Using the listing below, copy every line that mentions "purple".
▬▬▬▬▬▬
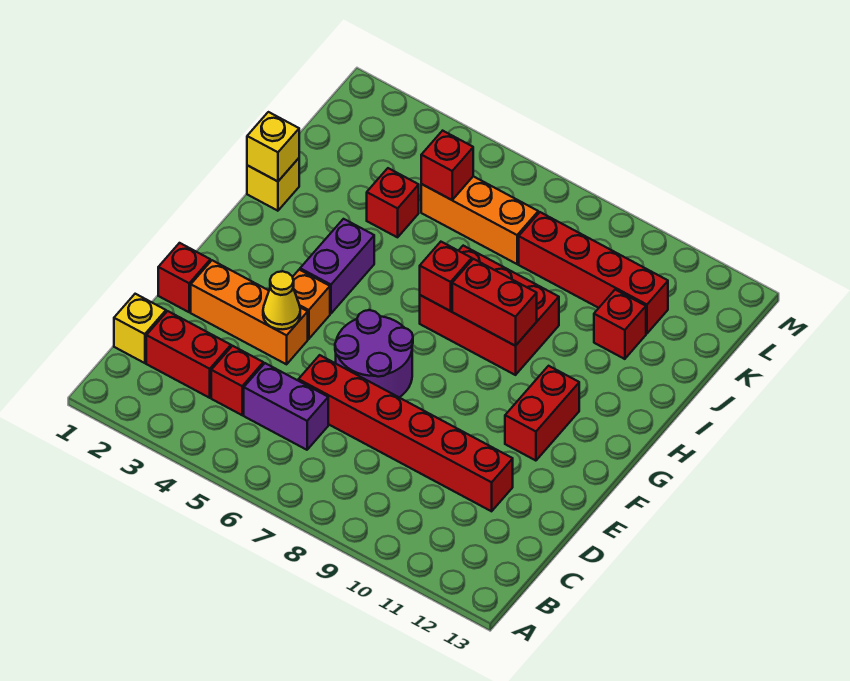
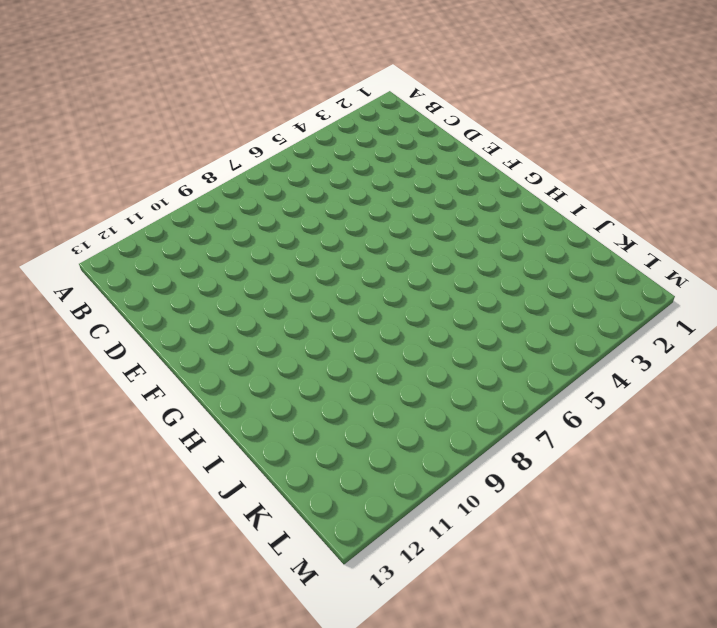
none -> yellow brick C1 level 1
none -> red brick C2:C3 level 1
none -> red brick C4 level 1

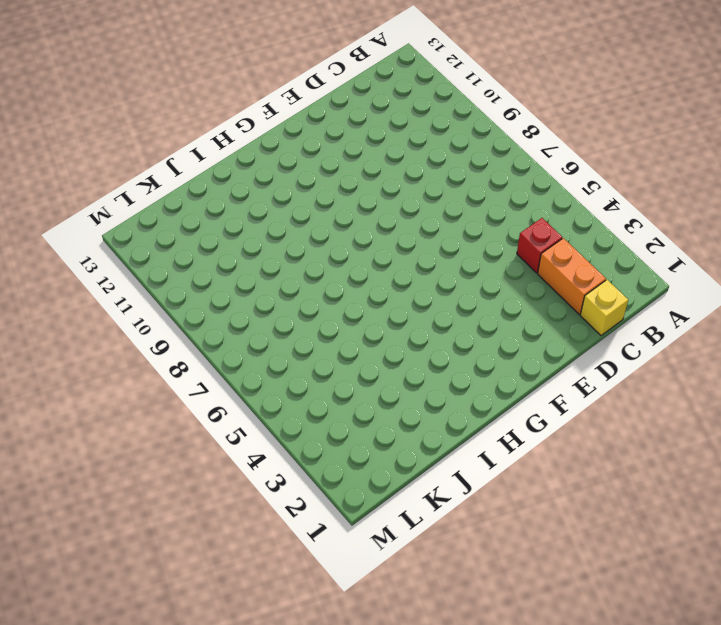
orange brick C2:C3 level 1 -> red brick C2:C3 level 1
none -> purple brick C5:C6 level 1
none -> red brick D6:D11 level 1
none -> red brick E1 level 1

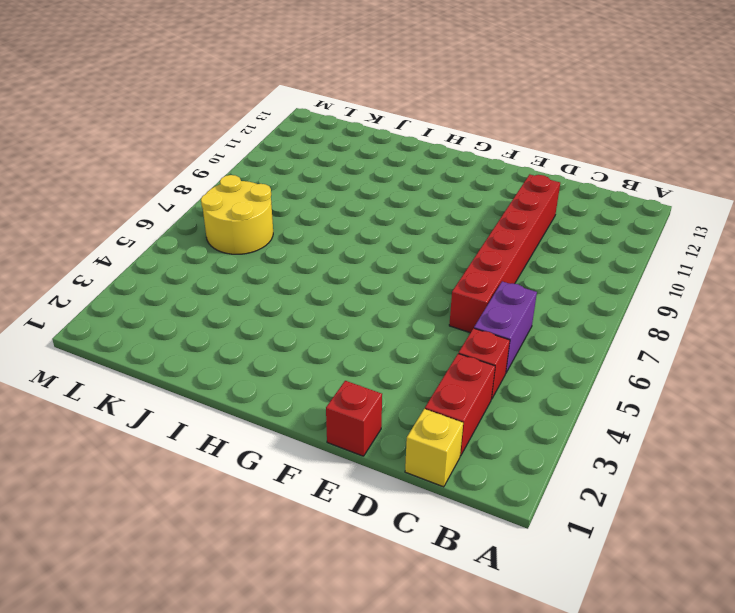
yellow round brick K6:L7 level 1 -> orange brick K5:K7 level 1
none -> orange brick E2:E4 level 1
none -> purple round brick E6:F7 level 1
none -> orange brick F4 level 1

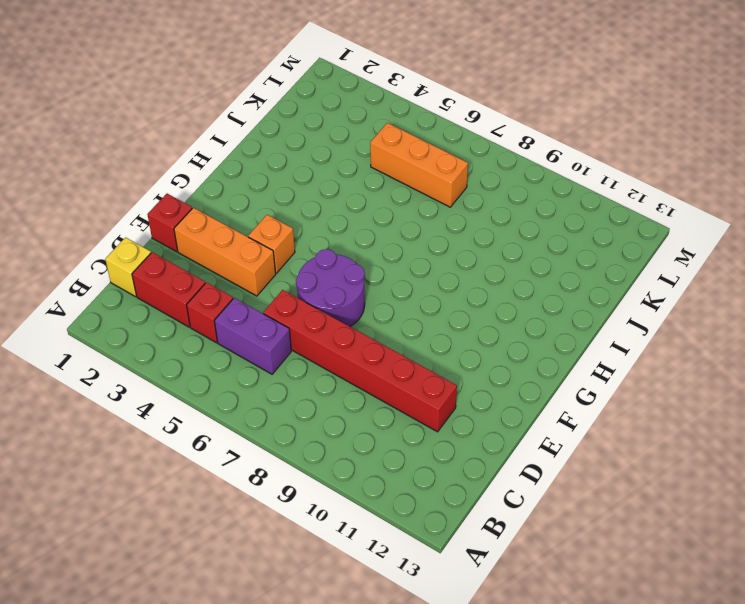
none -> red brick F11:G11 level 1
none -> purple brick G4:H4 level 1
none -> red brick H7:I9 level 1

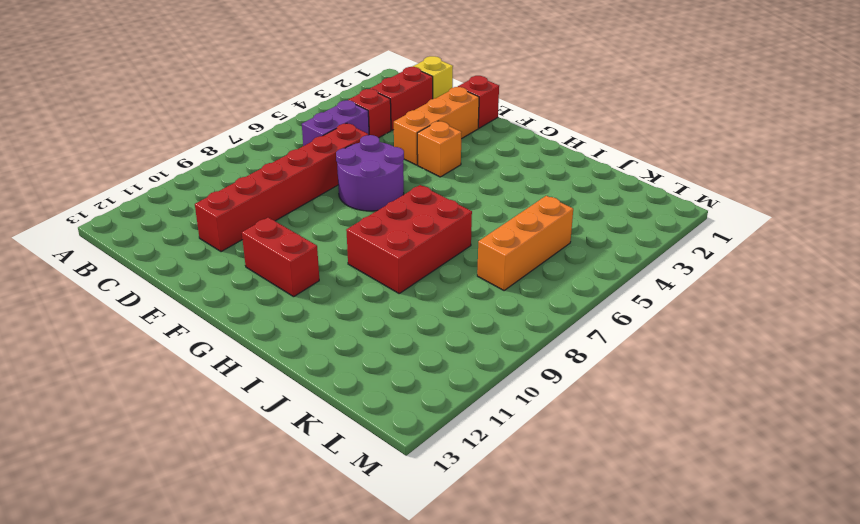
none -> purple brick G4:H4 level 1
none -> yellow brick I1 level 1
none -> red brick J4 level 1

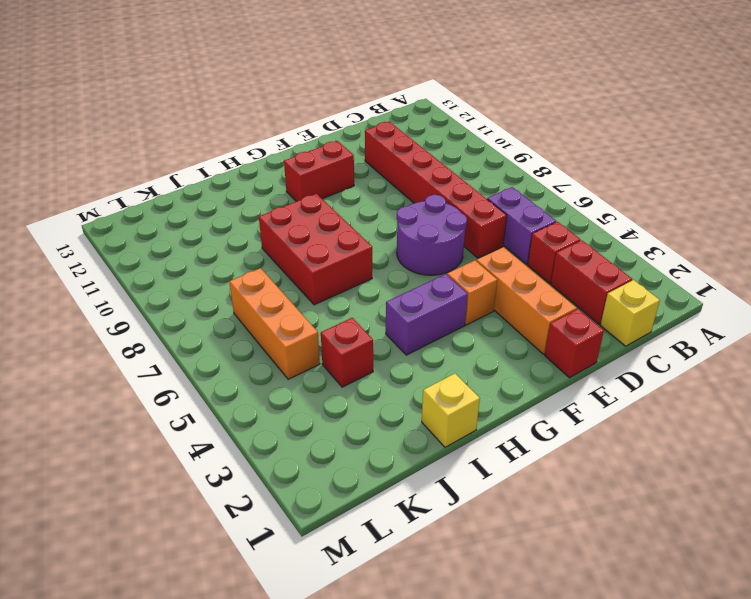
none -> red brick J11 level 1
none -> red brick K8:K11 level 1
none -> yellow cone E4 level 2

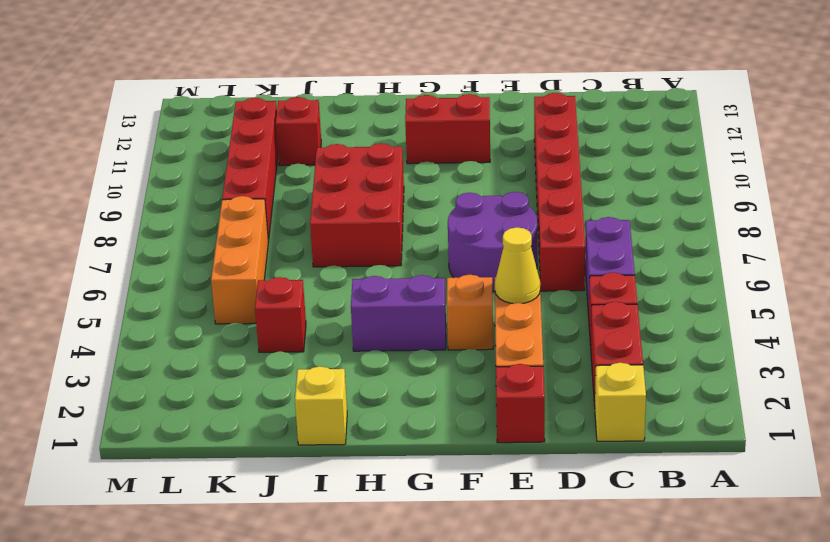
none -> red brick H7 level 2
none -> red brick H8:H9 level 2
none -> yellow brick I1 level 2

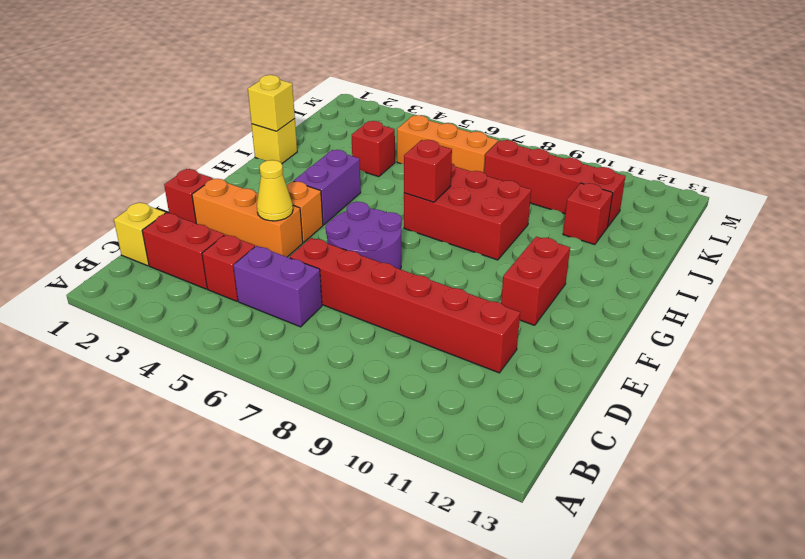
none -> red brick H8:H9 level 2
none -> red brick K5 level 2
▬▬▬▬▬▬
• _Answer to the problem_
none -> purple brick C5:C6 level 1
none -> purple round brick E6:F7 level 1
none -> purple brick G4:H4 level 1
none -> purple brick G4:H4 level 1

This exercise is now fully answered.